Reproduce unchanged the stretch from the line containing "red circle at" through the final line of the rows below, including both ends. Leave the pictures out.
^^^^^^^^
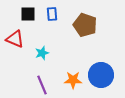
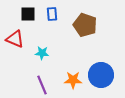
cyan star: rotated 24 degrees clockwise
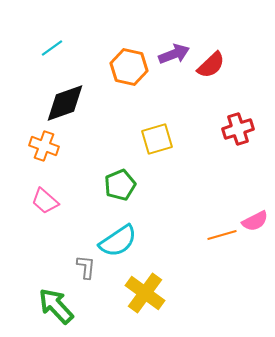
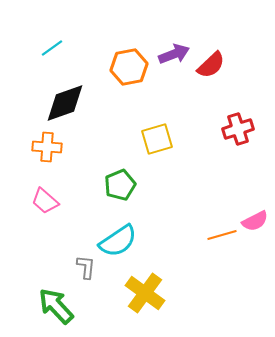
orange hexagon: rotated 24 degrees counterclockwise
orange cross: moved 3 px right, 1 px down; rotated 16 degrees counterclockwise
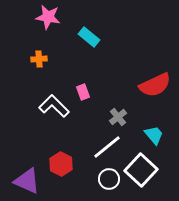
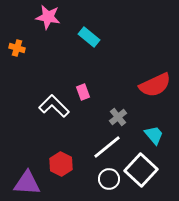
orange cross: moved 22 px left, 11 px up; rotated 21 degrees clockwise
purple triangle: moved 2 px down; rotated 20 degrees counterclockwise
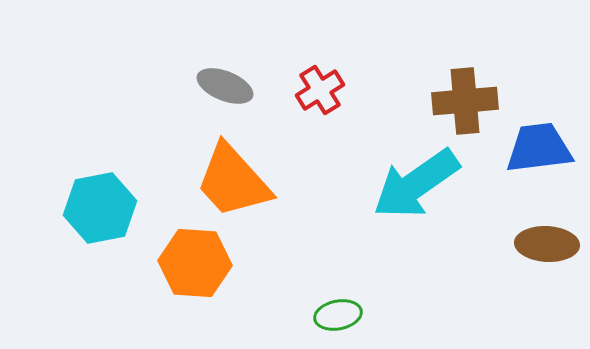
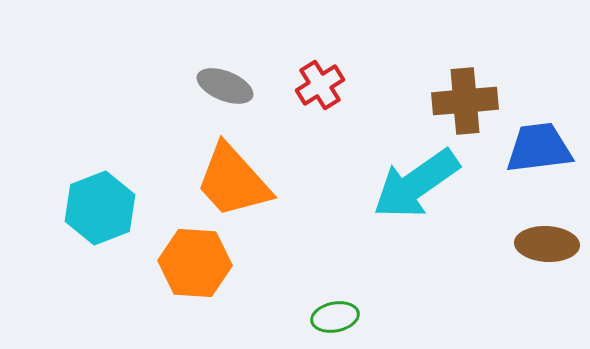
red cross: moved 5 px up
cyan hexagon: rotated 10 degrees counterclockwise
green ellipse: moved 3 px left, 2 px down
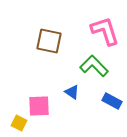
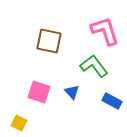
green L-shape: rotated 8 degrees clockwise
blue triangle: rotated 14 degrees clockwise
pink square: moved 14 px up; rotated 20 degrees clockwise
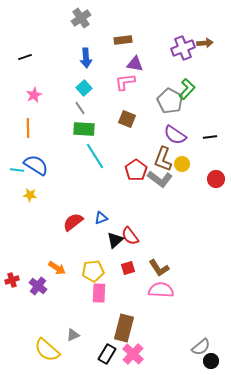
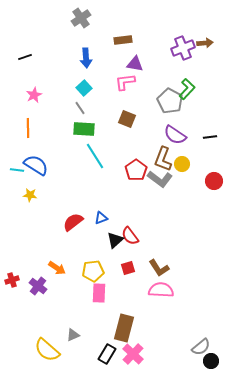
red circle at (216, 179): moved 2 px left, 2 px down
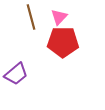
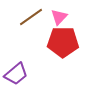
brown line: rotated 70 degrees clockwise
^^^^^^^^
■ FULL OUTPUT
red circle at (216, 179): moved 2 px left, 2 px down
brown line: rotated 70 degrees clockwise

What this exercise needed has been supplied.